● Required action
First find the line with "purple soap dispenser: 4 -> 2", then reproduce it and all following lines of the data to the end, exactly and with no pictures, adding nothing.

(Before-and-after object listings)
================

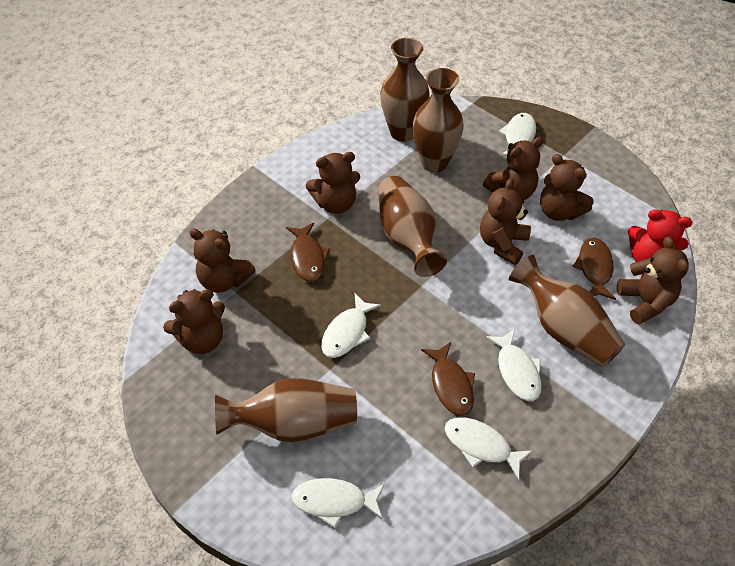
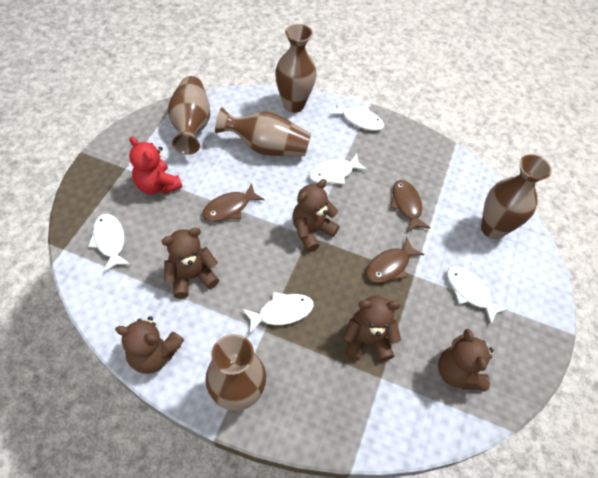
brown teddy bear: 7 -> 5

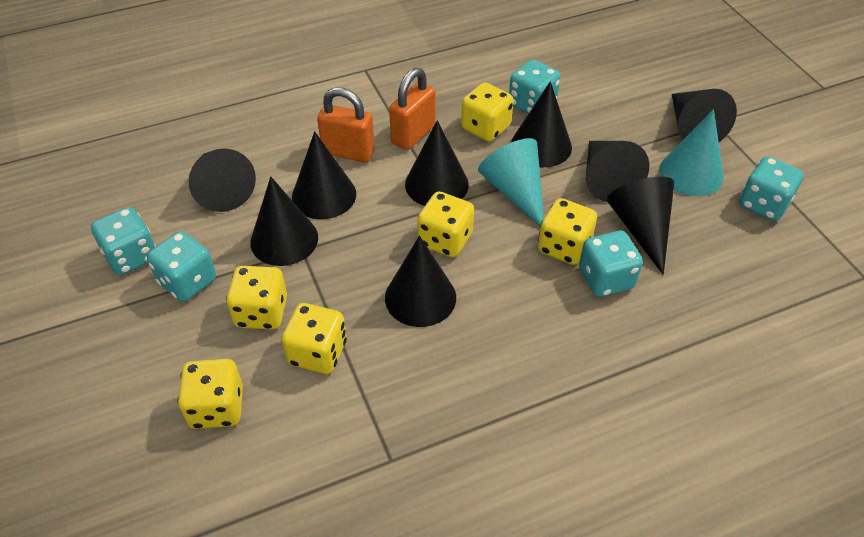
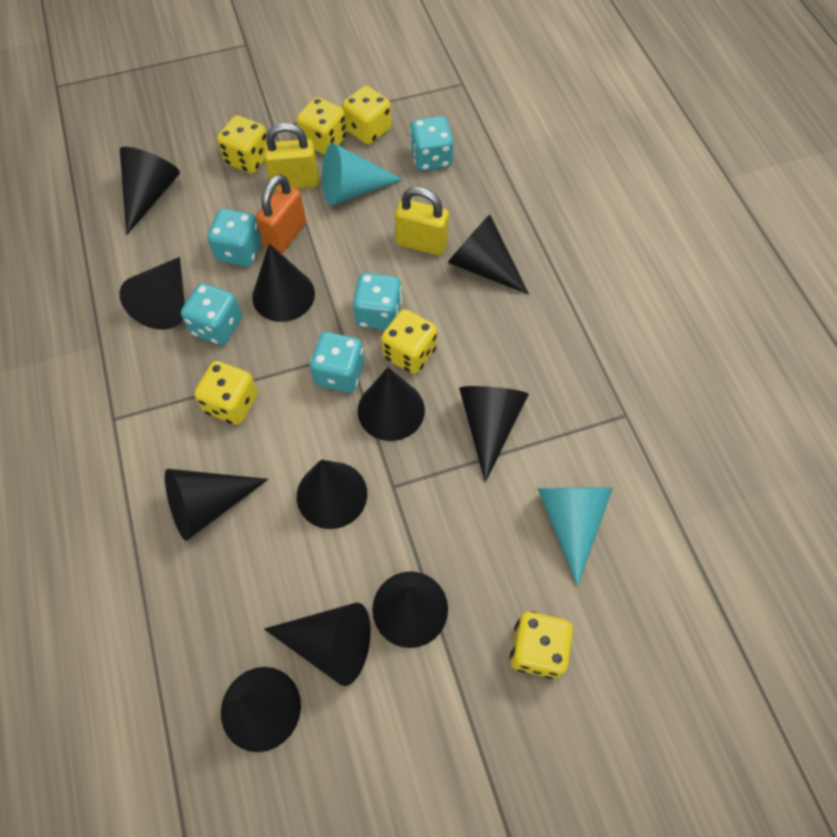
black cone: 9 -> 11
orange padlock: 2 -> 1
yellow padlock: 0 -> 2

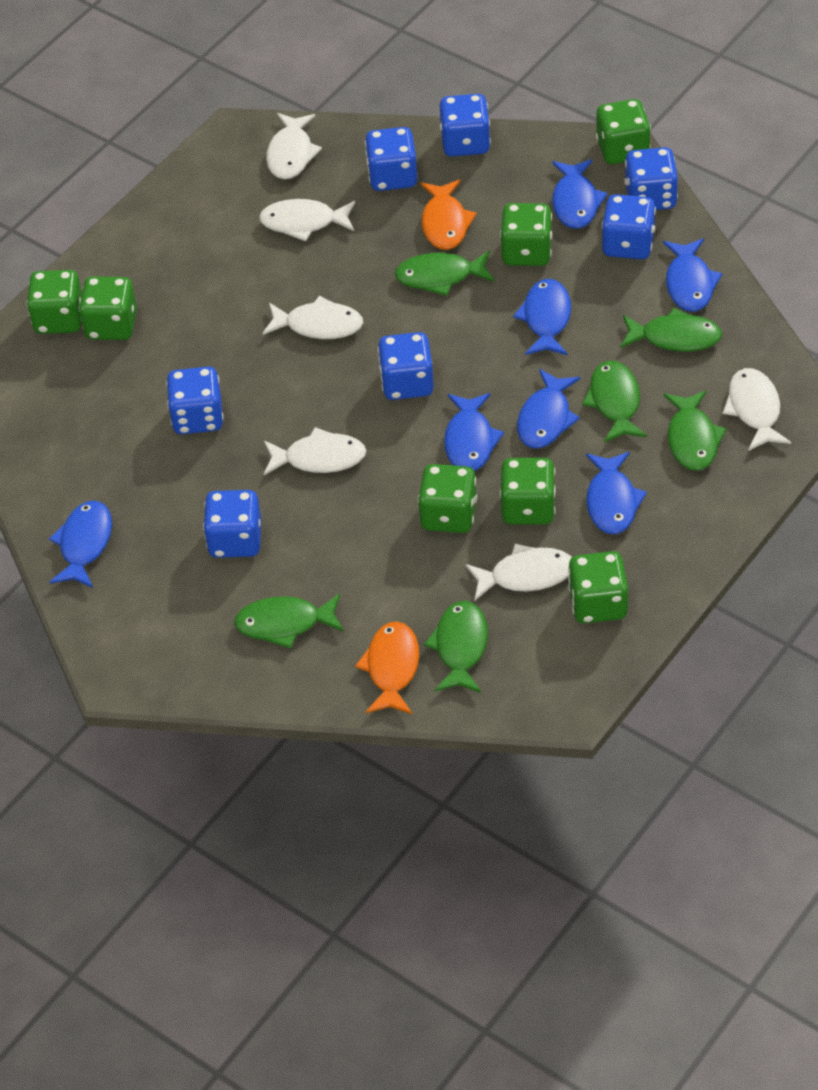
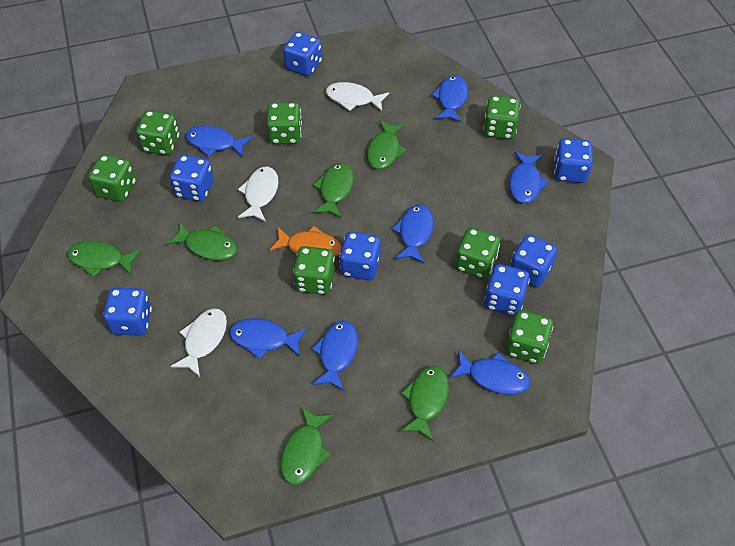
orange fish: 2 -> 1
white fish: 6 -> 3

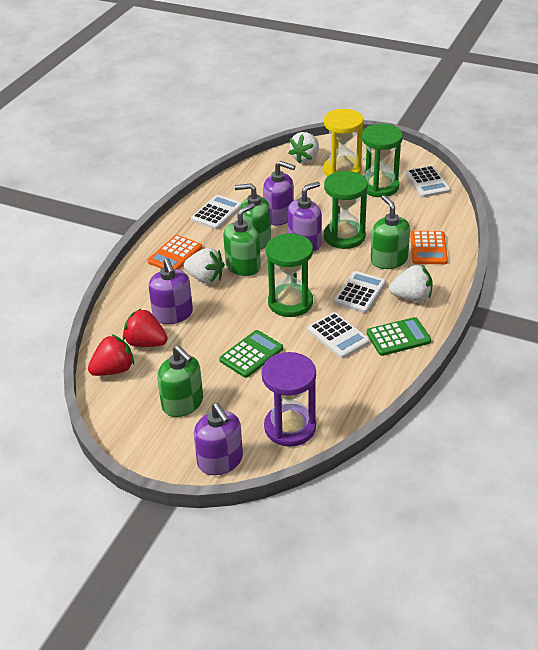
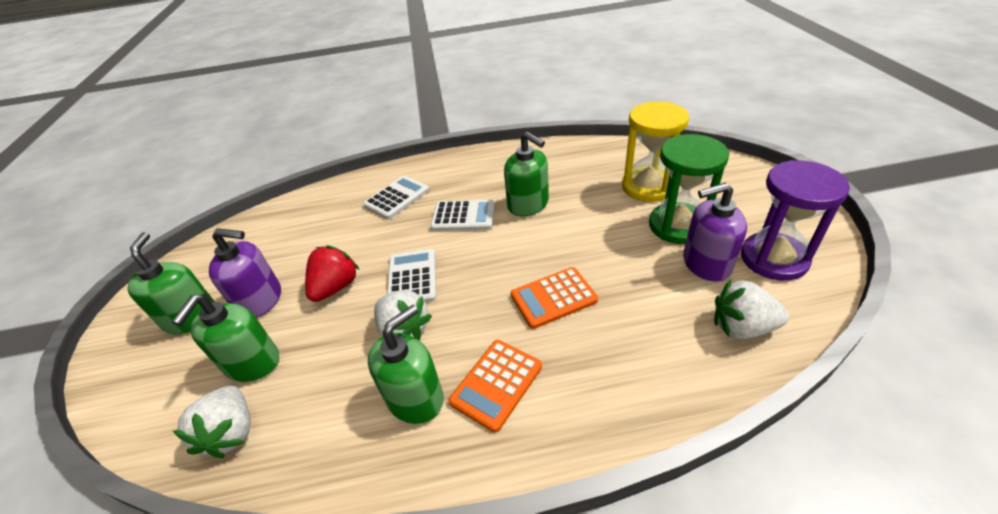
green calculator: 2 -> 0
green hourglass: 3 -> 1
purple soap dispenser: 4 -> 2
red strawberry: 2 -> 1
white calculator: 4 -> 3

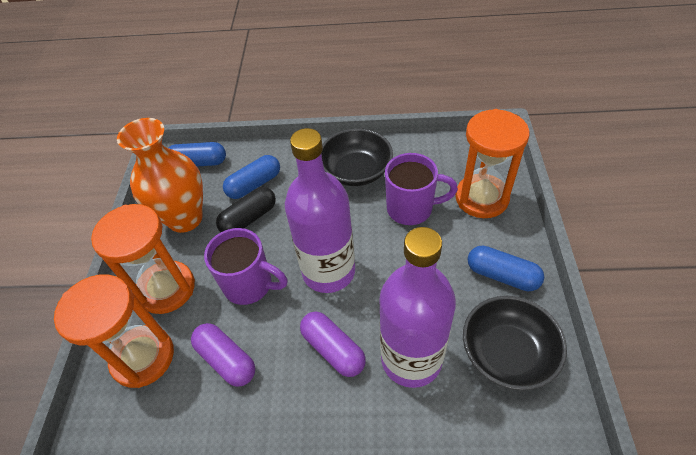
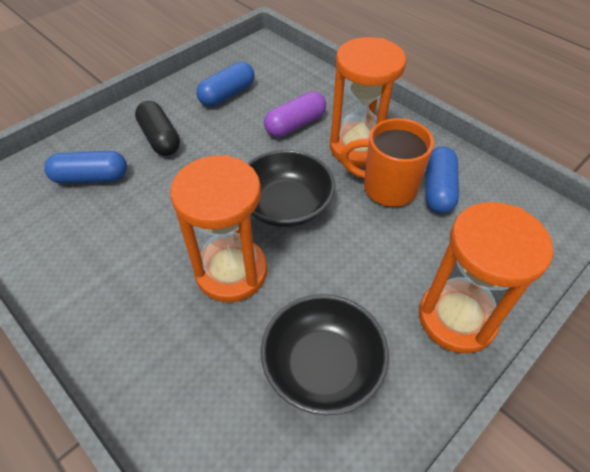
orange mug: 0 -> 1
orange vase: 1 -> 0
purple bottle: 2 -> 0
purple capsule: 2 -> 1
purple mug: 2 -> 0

================

● Response below
purple soap dispenser: 4 -> 2
red strawberry: 2 -> 1
white calculator: 4 -> 3

orange mug: 0 -> 1
orange vase: 1 -> 0
purple bottle: 2 -> 0
purple capsule: 2 -> 1
purple mug: 2 -> 0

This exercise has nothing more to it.